== Data section ==

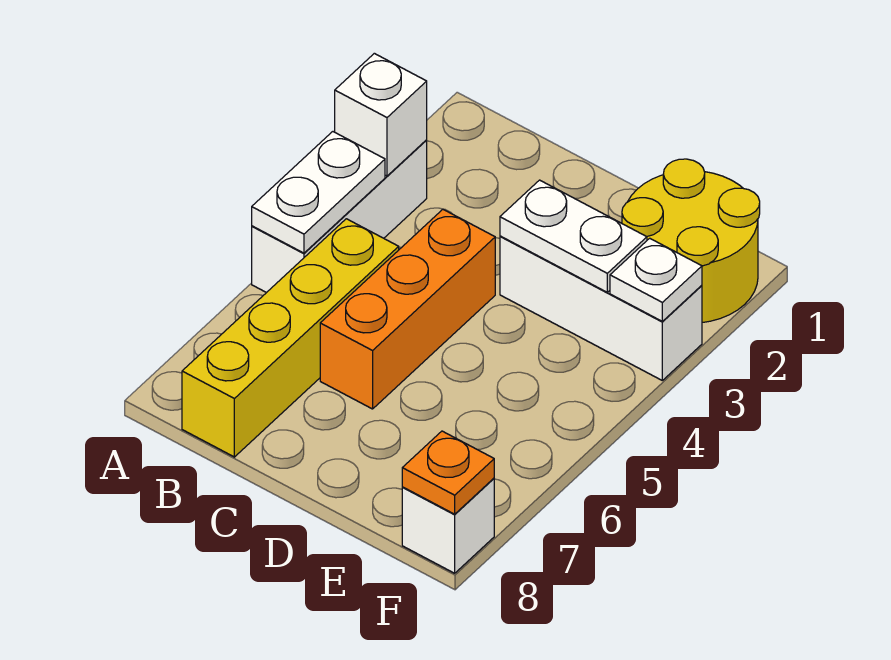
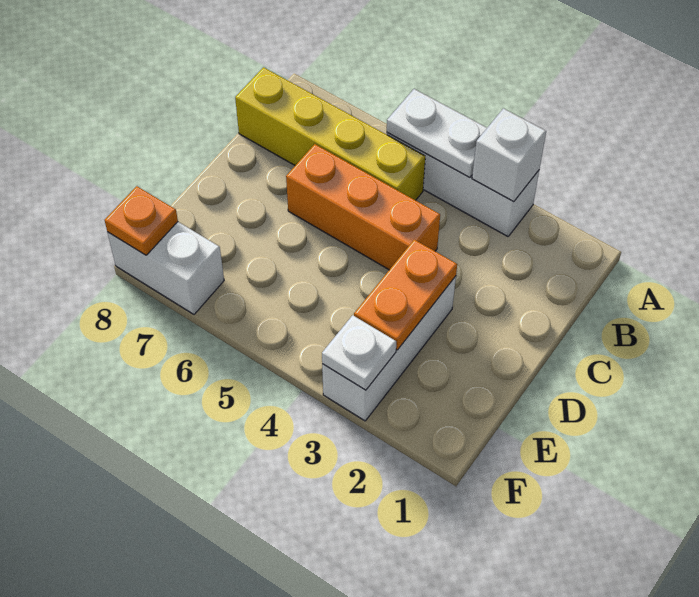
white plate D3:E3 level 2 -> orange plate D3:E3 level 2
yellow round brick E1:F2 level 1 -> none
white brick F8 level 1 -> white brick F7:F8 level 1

===

Problem requirements
The response must give every line from the material above that holds the string "brick".

Answer section
yellow round brick E1:F2 level 1 -> none
white brick F8 level 1 -> white brick F7:F8 level 1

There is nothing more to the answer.